» Information shown:
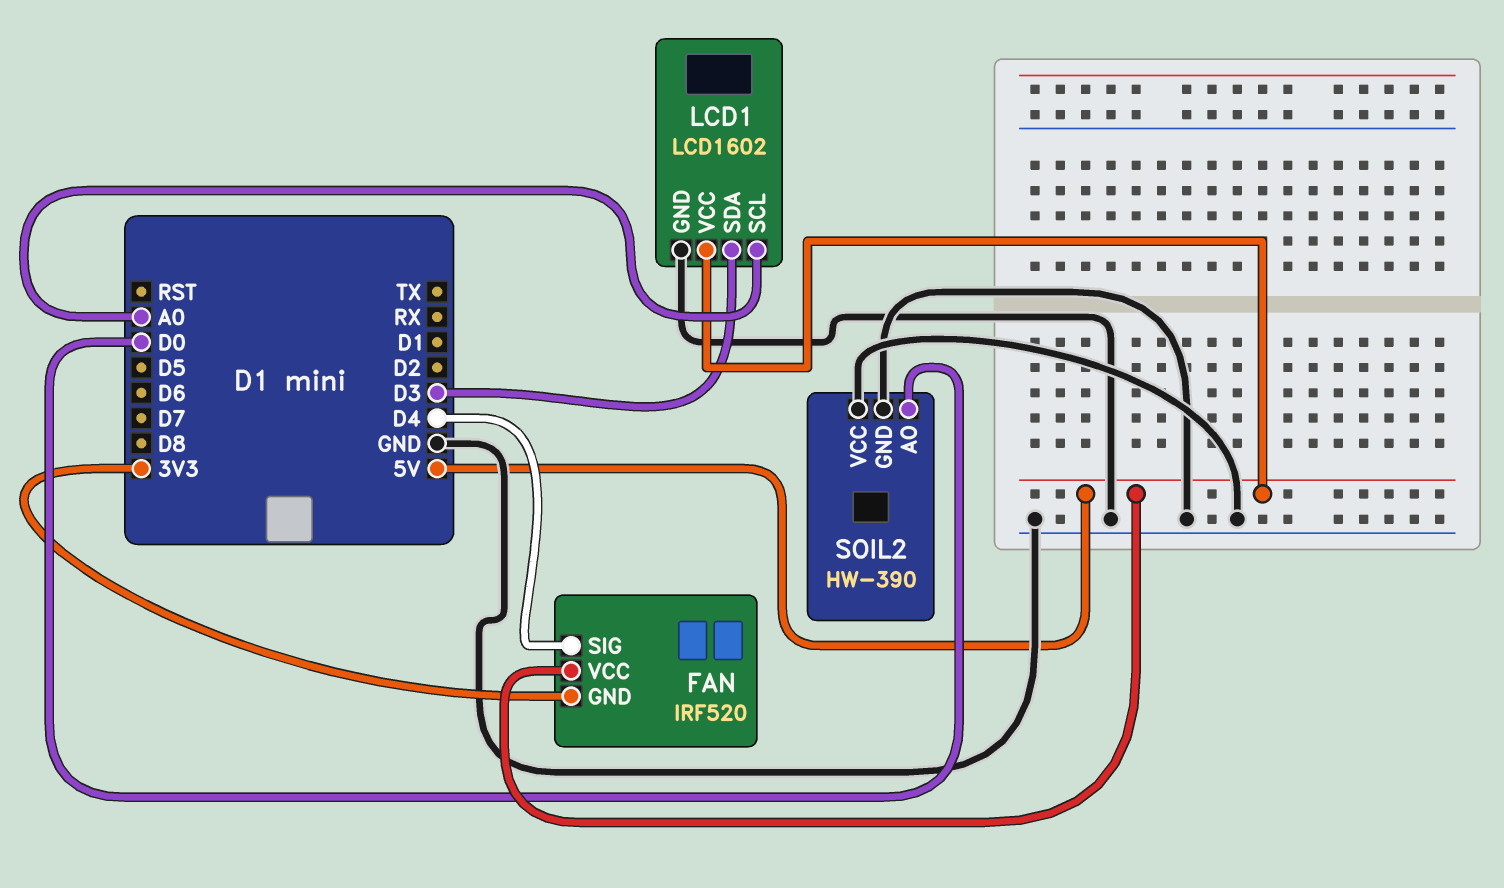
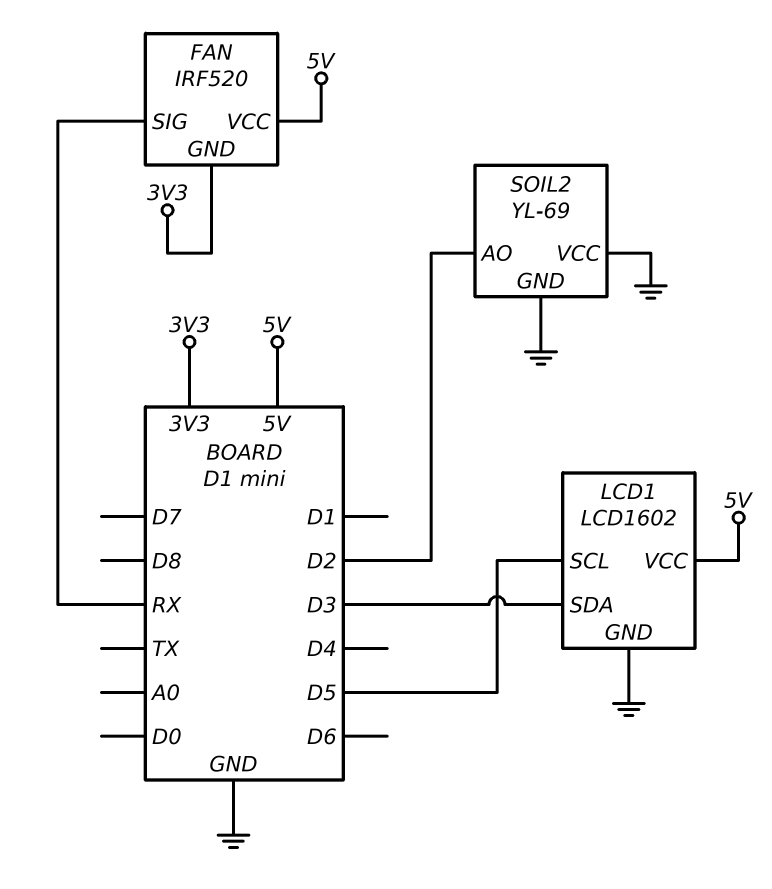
FAN pin SIG: D4 -> RX
LCD1 pin SCL: A0 -> D5
SOIL2: HW-390 -> YL-69
SOIL2 pin AO: D0 -> D2

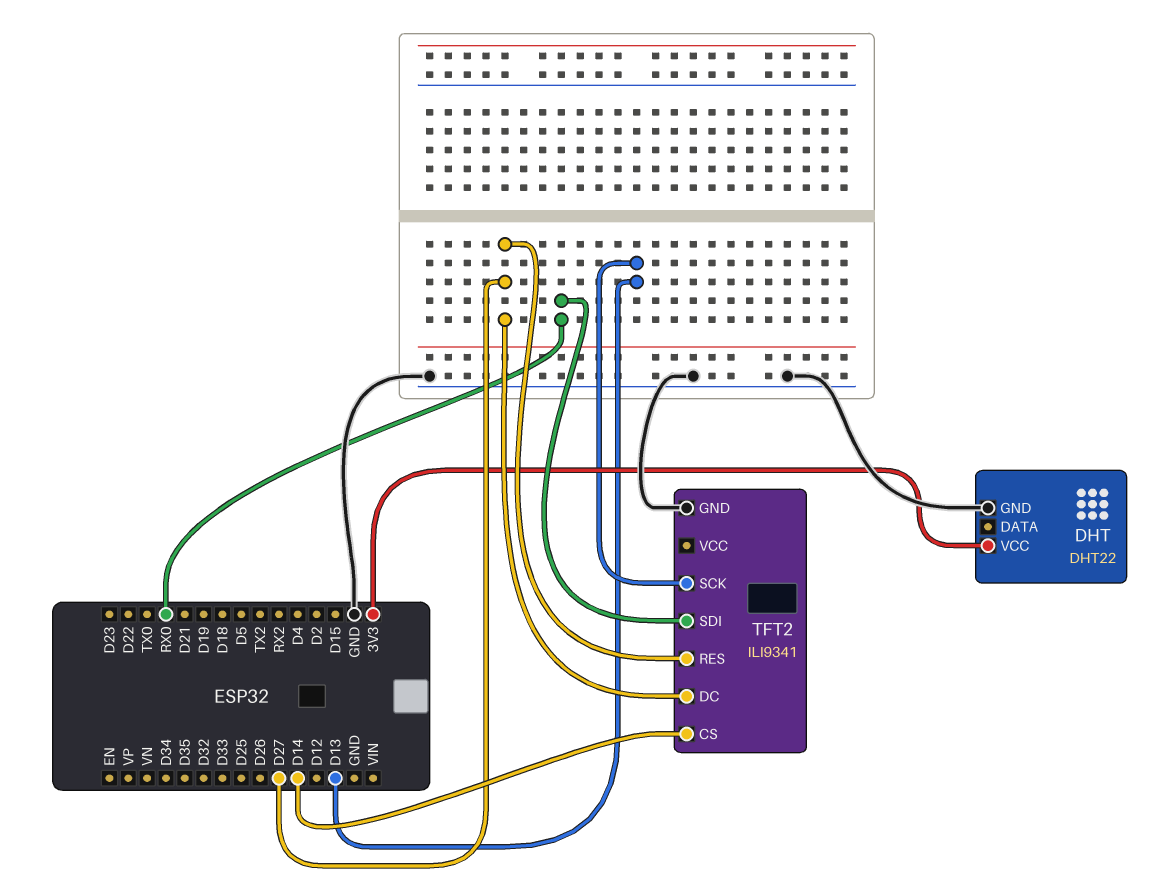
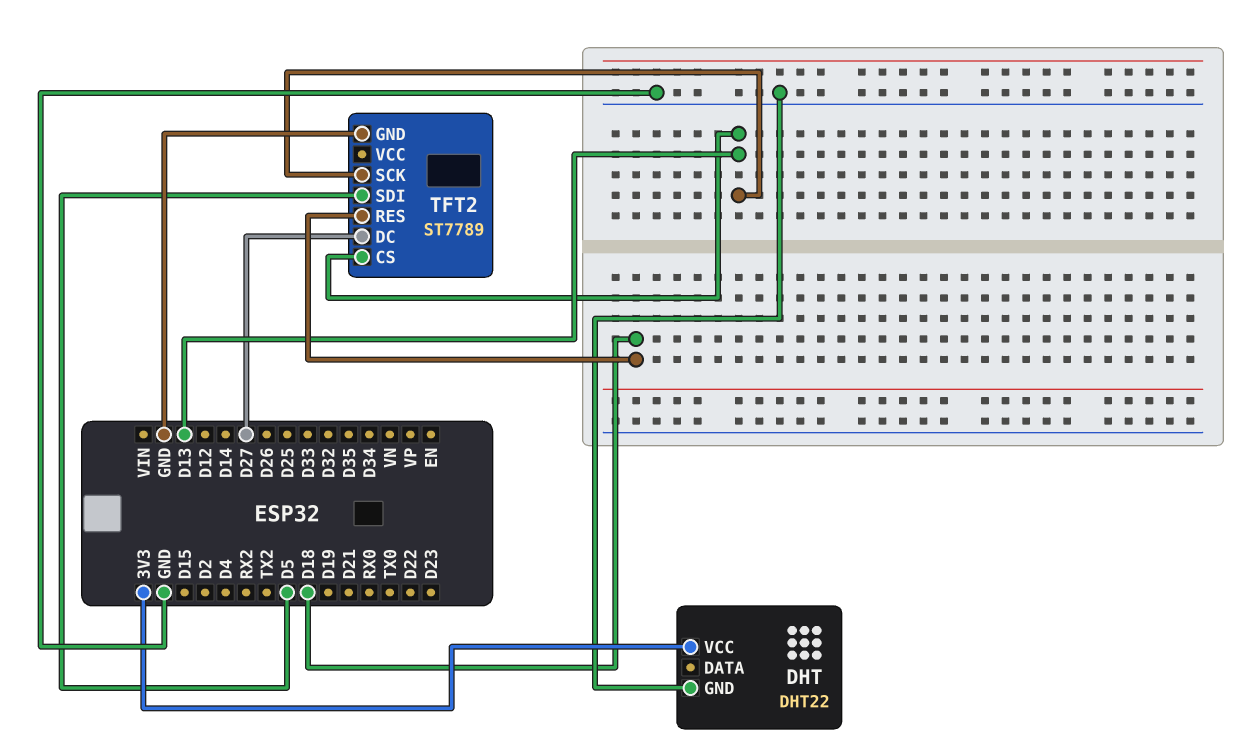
TFT2: ILI9341 -> ST7789
TFT2 pin CS: D14 -> D13
TFT2 pin RES: D27 -> D18
TFT2 pin SDI: RX0 -> D5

» Work task: Restate exactly the lines that start at the "LCD1 pin SCL: A0 -> D5" line and end with the last line of the material above, leaving out the pictures.

» Reply to the task:
LCD1 pin SCL: A0 -> D5
SOIL2: HW-390 -> YL-69
SOIL2 pin AO: D0 -> D2

TFT2: ILI9341 -> ST7789
TFT2 pin CS: D14 -> D13
TFT2 pin RES: D27 -> D18
TFT2 pin SDI: RX0 -> D5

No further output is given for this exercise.